## What the exercise asks
Pull out each line of the records that contains the word "positioned", and copy it in full.

## Dataset extract

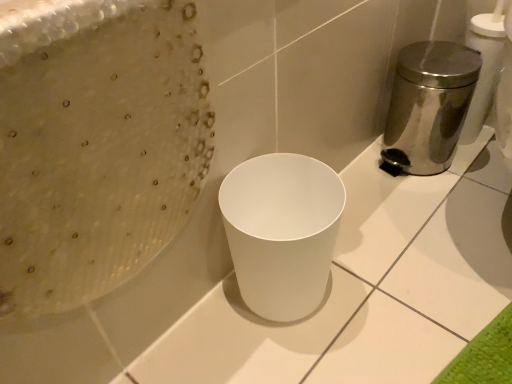
Question: Is white matte waste container at center smaller than polished stainless steel trash can at right?

Choices:
 (A) yes
 (B) no

Answer: (A)

Question: Does white matte waste container at center have a greater height compared to polished stainless steel trash can at right?

Choices:
 (A) no
 (B) yes

Answer: (A)

Question: Does white matte waste container at center have a greater width compared to polished stainless steel trash can at right?

Choices:
 (A) no
 (B) yes

Answer: (A)

Question: From the image's perspective, would you say white matte waste container at center is shown under polished stainless steel trash can at right?

Choices:
 (A) no
 (B) yes

Answer: (B)

Question: Does white matte waste container at center have a larger size compared to polished stainless steel trash can at right?

Choices:
 (A) no
 (B) yes

Answer: (A)

Question: Is white matte waste container at center positioned in front of polished stainless steel trash can at right?

Choices:
 (A) no
 (B) yes

Answer: (B)

Question: Is polished stainless steel trash can at right not near white matte waste container at center?

Choices:
 (A) yes
 (B) no

Answer: (B)

Question: Can we say polished stainless steel trash can at right lies outside white matte waste container at center?

Choices:
 (A) yes
 (B) no

Answer: (A)

Question: From a real-world perspective, is polished stainless steel trash can at right under white matte waste container at center?

Choices:
 (A) no
 (B) yes

Answer: (A)

Question: Is polished stainless steel trash can at right placed right next to white matte waste container at center?

Choices:
 (A) yes
 (B) no

Answer: (B)

Question: Is polished stainless steel trash can at right positioned with its back to white matte waste container at center?

Choices:
 (A) yes
 (B) no

Answer: (B)

Question: Could you tell me if polished stainless steel trash can at right is facing white matte waste container at center?

Choices:
 (A) no
 (B) yes

Answer: (B)

Question: Is white matte waste container at center inside the boundaries of polished stainless steel trash can at right, or outside?

Choices:
 (A) inside
 (B) outside

Answer: (B)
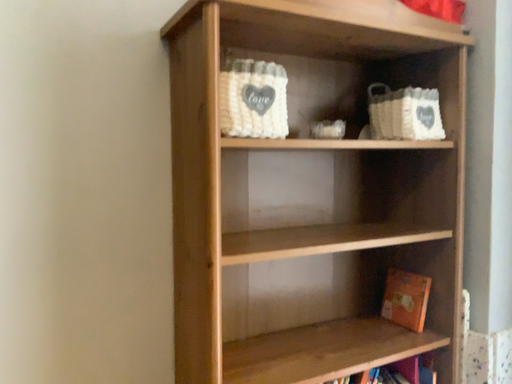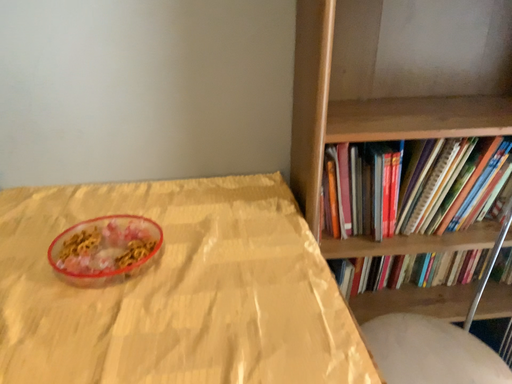
Question: Which way did the camera rotate in the video?

Choices:
 (A) rotated downward
 (B) rotated upward

Answer: (A)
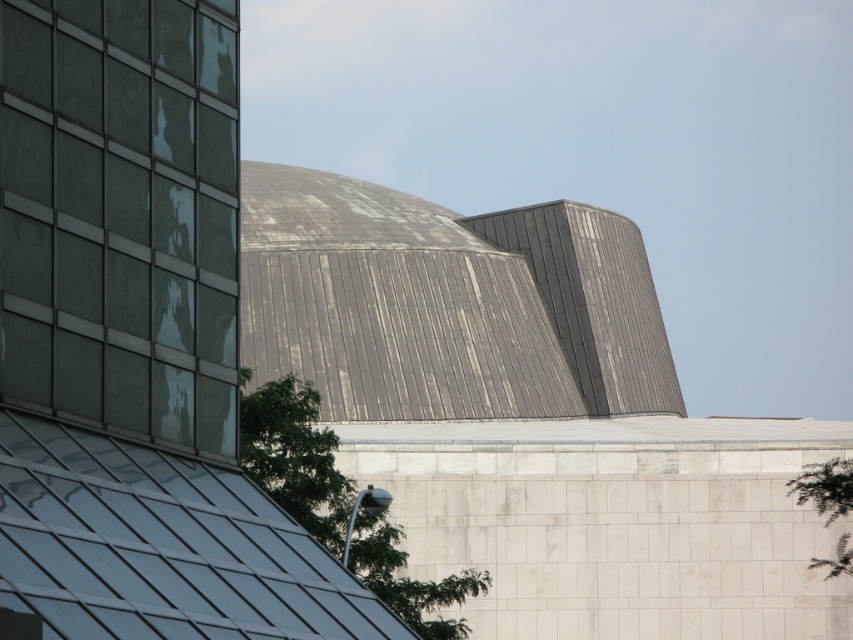
Is point (312, 508) more distant than point (833, 566)?

That is False.

Image resolution: width=853 pixels, height=640 pixels. In order to click on green leafy tree at center in this screenshot , I will do `click(294, 456)`.

The width and height of the screenshot is (853, 640). Identify the location of green leafy tree at center. (294, 456).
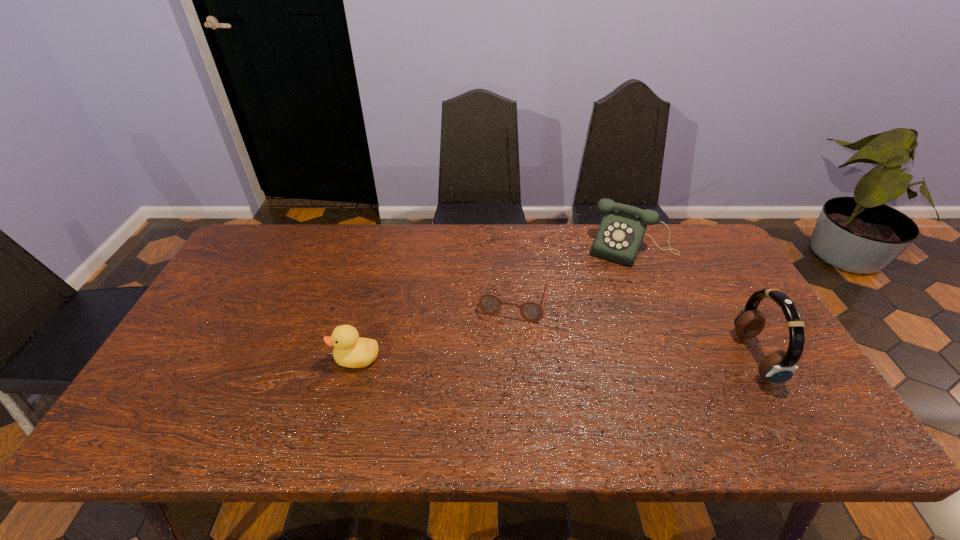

## Result of this exercise
Question: Is white matte waste container at center positioned in front of polished stainless steel trash can at right?
Question: Is polished stainless steel trash can at right positioned with its back to white matte waste container at center?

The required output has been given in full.